Written exercise — Which lines in the records below contain the word "clef"? Pick out each of them and copy it.

Collected data —

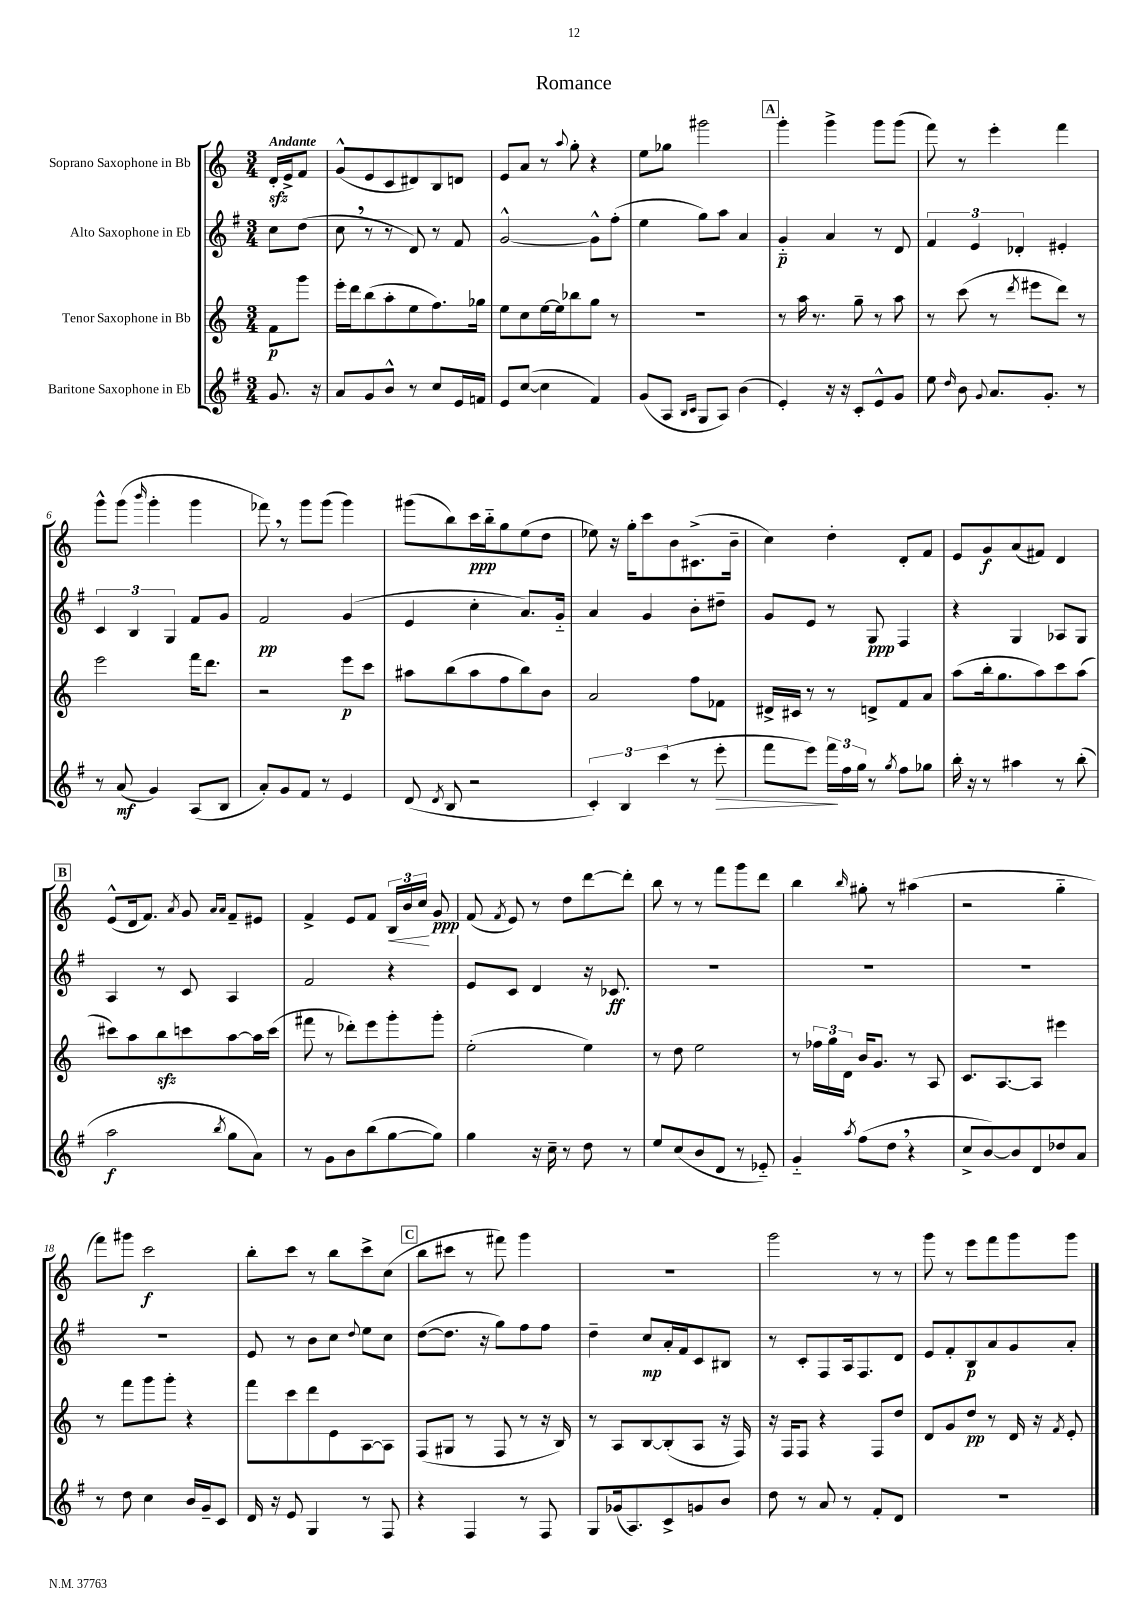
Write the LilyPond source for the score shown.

\header { title = "Romance" }
<<
\new StaffGroup <<
\new Staff = "s0" \with { instrumentName = "Soprano Saxophone in Bb" } {
    \clef treble \key c \major \numericTimeSignature \time 3/4 \partial 4 \tempo "Andante"
    \autoBeamOff d'16[-.\sfz e'16-> f'8] |
    g'8[-^( e'8 c'8 dis'8) b8 d'8] |
    e'8[ a'8] r8 \appoggiatura { a''8 } g''8-. r4 |
    e''8[ ges''8] gis'''2 |
    \mark \markup { \box "A" } g'''4-. g'''4-> g'''8[ g'''8]( |
    f'''8) r8 e'''4-. f'''4 |
    g'''8[-^ g'''8]( \grace { b'''16 } g'''4-. g'''4 |
    fes'''8) \breathe r8 g'''8[ g'''8]( g'''4) |
    gis'''8[( b''8) c'''16\ppp b''16-_ g''8 e''8( d''8] |
    ees''8) r16 g''16[-. c'''8 b'8 cis'8.->( b'16]-- |
    c''4) d''4-. d'8[-. f'8] |
    e'8[ g'8\f a'8( fis'8]) d'4 |
    \mark \markup { \box "B" } e'8[-^( d'16 f'8.]) \acciaccatura { a'8 } g'8 \grace { a'16[ a'16] } f'8[-- eis'8] |
    f'4-> e'8[ f'8] \tuplet 3/2 { b16[\< b'16 c''16]\! } g'8\ppp |
    f'8( \acciaccatura { f'8 } e'8) r8 d''8[ d'''8~ d'''8]-. |
    b''8 r8 r8 f'''8[ g'''8 d'''8] |
    b''4 \grace { b''16 } gis''8-. r8 ais''4( |
    r2 g''4-_ |
    f'''8[) gis'''8] c'''2\f |
    b''8[-. c'''8] r8 b''8[ c'''8-> c''8]( |
    \mark \markup { \box "C" } b''8[ cis'''8] r8 fis'''8) g'''4 |
    R2. |
    g'''2 r8 r8 |
    g'''8 r8 e'''8[ f'''8 g'''8 g'''8] \bar "|." |
}
\new Staff = "s1" \with { instrumentName = "Alto Saxophone in Eb" } {
    \clef treble \key g \major \numericTimeSignature \time 3/4 \partial 4
    \autoBeamOff c''8[ d''8]( |
    c''8 \breathe r8 r8 d'8) r8 fis'8 |
    g'2~-^ g'8[-^ fis''8]-.( |
    e''4 g''8[) a''8] a'4 |
    \mark \markup { \box "A" } g'4-_\p a'4 r8 d'8 |
    \tuplet 3/2 { fis'4 e'4 des'4-. } eis'4-. |
    \tuplet 3/2 { c'4 b4 g4 } fis'8[ g'8] |
    fis'2\pp g'4( |
    e'4 c''4-. a'8.[) g'16]-_ |
    a'4 g'4 b'8[-. dis''8]-- |
    g'8[ e'8] r8 g8\ppp fis4 |
    r4 g4 aes8[ g8] |
    \mark \markup { \box "B" } a4 r8 c'8 a4 |
    fis'2 r4 |
    e'8[ c'8] d'4 r16 ces'8.\ff |
    R2. |
    R2. |
    R2. |
    R2. |
    e'8 r8 b'8[ c''8] \appoggiatura { d''8 } e''8[ c''8] |
    \mark \markup { \box "C" } d''8[~( d''8.] r16 g''8[) fis''8 fis''8] |
    d''4-- c''8[\mp a'16-. fis'16 c'8 bis8] |
    r8 c'8[-. fis8 a16 fis8. d'8] |
    e'8[ fis'8-. b8\p a'8 g'8 a'8]-. \bar "|." |
}
\new Staff = "s2" \with { instrumentName = "Tenor Saxophone in Bb" } {
    \clef treble \key c \major \numericTimeSignature \time 3/4 \partial 4
    \autoBeamOff f'8[\p g'''8] |
    e'''16[-. d'''16 b''8( a''8-. e''8 f''8.) ges''16] |
    e''8[ c''8 e''16~ e''16 bes''8 g''8] r8 |
    R2. |
    \mark \markup { \box "A" } r8 a''16 r8. g''8-- r8 a''8 |
    r8 c'''8( r8 \acciaccatura { d'''8 } eis'''8[ d'''8]) r8 |
    e'''2 f'''16[ d'''8.] |
    r2 e'''8[\p c'''8] |
    ais''8[ b''8( ais''8 f''8 b''8) b'8] |
    a'2 f''8[ fes'8] |
    dis'16[-> cis'16] r8 r8 d'8[-> f'8 a'8] |
    a''8[( b''16-. g''8. a''8) c'''8 a''8]( |
    \mark \markup { \box "B" } cis'''8[) a''8 b''8\sfz c'''8 a''8~ a''16 c'''16]( |
    fis'''8 r8 des'''8[-.) e'''8 g'''8-. g'''8]-. |
    e''2-.( e''4) |
    r8 d''8 e''2 |
    r8 \tuplet 3/2 { fes''16[ g''16 d'16] } b'16[ g'8.] r8 a8 |
    c'8.[ a8.~ a8] eis'''4 |
    r8 f'''8[ g'''8 g'''8]-. r4 |
    f'''8[ c'''8 d'''8 e'8 a8~ a8] |
    \mark \markup { \box "C" } f8[( gis8] r8 f8 r8 r16 b16) |
    r8 a8[ b8~ b8-.( a8] r16 f16) |
    r16 f16[ f8] r4 f8[ d''8] |
    d'8[ g'8 d''8]\pp r8 d'16 r16 \acciaccatura { f'8 } e'8-. \bar "|." |
}
\new Staff = "s3" \with { instrumentName = "Baritone Saxophone in Eb" } {
    \clef treble \key g \major \numericTimeSignature \time 3/4 \partial 4
    \autoBeamOff g'8. r16 |
    a'8[ g'8 b'8]-^ r8 c''8[ e'16 f'16] |
    e'8[ c''8]~( c''4 fis'4) |
    g'8[( a8] \grace { b16[ c'16] } g8[ a8]) b'4( |
    \mark \markup { \box "A" } e'4-.) r16 r16 c'8[-. e'8-^ g'8] |
    e''8 \grace { d''16 } b'8 \appoggiatura { g'8 } a'8.[ g'8.]-. r8 |
    r8 a'8\mf( g'4) a8[( b8] |
    a'8[-.) g'8 fis'8] r8 e'4 |
    d'8( \acciaccatura { d'8 } b8 r2 |
    \tuplet 3/2 { c'4-.) b4 c'''4( } r8 e'''8-.\> |
    fis'''8[ e'''8]) \tuplet 3/2 { fis'''16[\! fis''16 g''16] } r8 \acciaccatura { g''8 } fis''8[ ges''8] |
    b''16-. r16 r8 ais''4 r8 b''8-.( |
    \mark \markup { \box "B" } a''2\f \acciaccatura { b''8 } g''8[ a'8]) |
    r8 g'8[ b'8 b''8( g''8~ g''8]) |
    g''4 r16 c''16-- r8 d''8 r8 |
    e''8[ c''8( b'8 d'8] r8 ees'8-_) |
    g'4-_ \acciaccatura { a''8 } fis''8[( d''8] \breathe r4 |
    c''8[-> b'8~) b'8 d'8 des''8 a'8] |
    r8 d''8 c''4 b'16[ g'16-- c'8] |
    d'16 r16 e'8 g4 r8 fis8 |
    \mark \markup { \box "C" } r4 fis4 r8 fis8 |
    g8[ ges'16( a8.) c'8-> g'8 b'8] |
    d''8 r8 a'8 r8 fis'8[-. d'8] |
    R2. \bar "|." |
}
>>
>>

Task response —
    \clef treble \key c \major \numericTimeSignature \time 3/4 \partial 4 \tempo "Andante"
    \clef treble \key g \major \numericTimeSignature \time 3/4 \partial 4
    \clef treble \key c \major \numericTimeSignature \time 3/4 \partial 4
    \clef treble \key g \major \numericTimeSignature \time 3/4 \partial 4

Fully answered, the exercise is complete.